__TO DO__: Lift out each line of the data that holds "brick".
[EXTRACTED RECORDS — start]
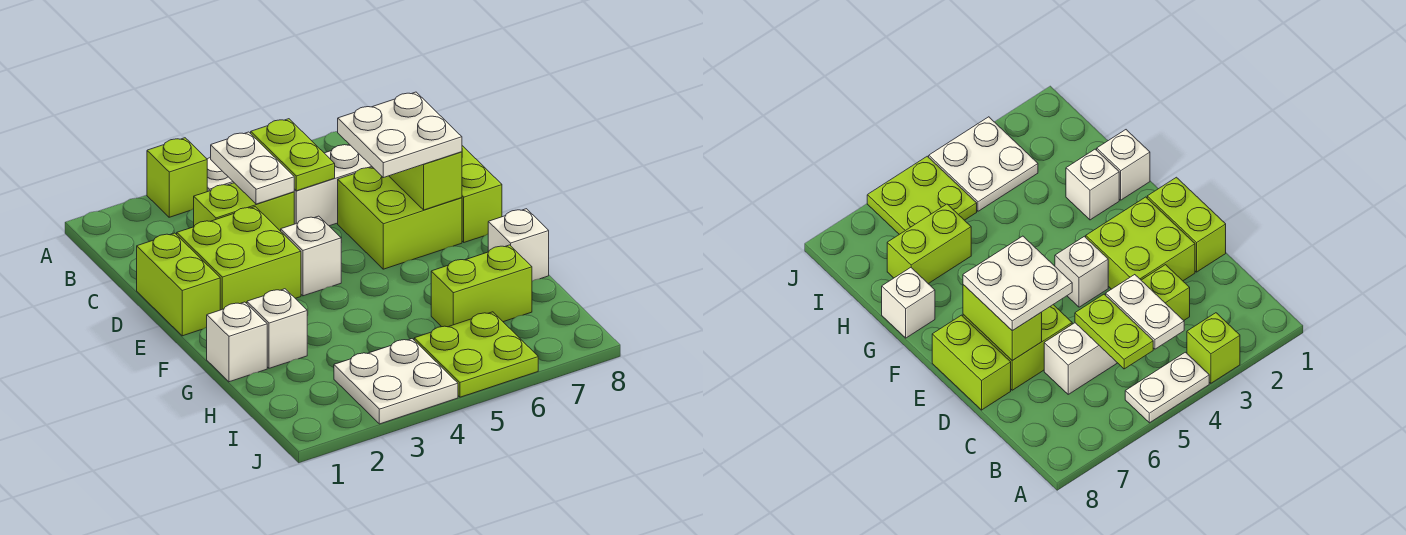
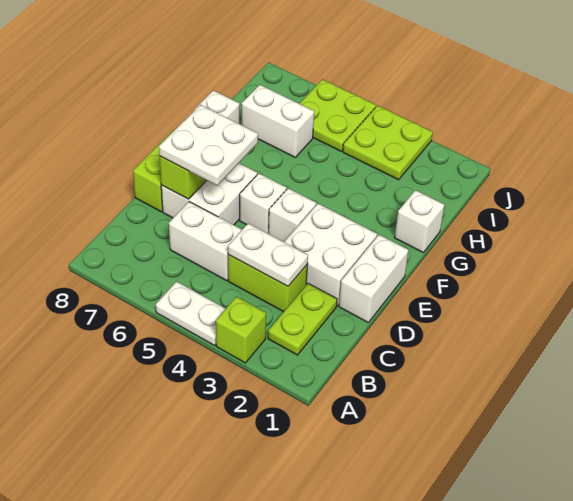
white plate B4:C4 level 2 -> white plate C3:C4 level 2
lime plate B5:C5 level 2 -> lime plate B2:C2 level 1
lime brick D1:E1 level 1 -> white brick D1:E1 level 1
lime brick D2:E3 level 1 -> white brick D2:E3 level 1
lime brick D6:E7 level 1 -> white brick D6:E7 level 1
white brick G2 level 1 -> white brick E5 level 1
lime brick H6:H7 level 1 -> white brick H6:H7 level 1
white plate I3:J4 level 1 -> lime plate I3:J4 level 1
[EXTRACTED RECORDS — finish]
__EXERCISE ANSWER__:
lime brick D1:E1 level 1 -> white brick D1:E1 level 1
lime brick D2:E3 level 1 -> white brick D2:E3 level 1
lime brick D6:E7 level 1 -> white brick D6:E7 level 1
white brick G2 level 1 -> white brick E5 level 1
lime brick H6:H7 level 1 -> white brick H6:H7 level 1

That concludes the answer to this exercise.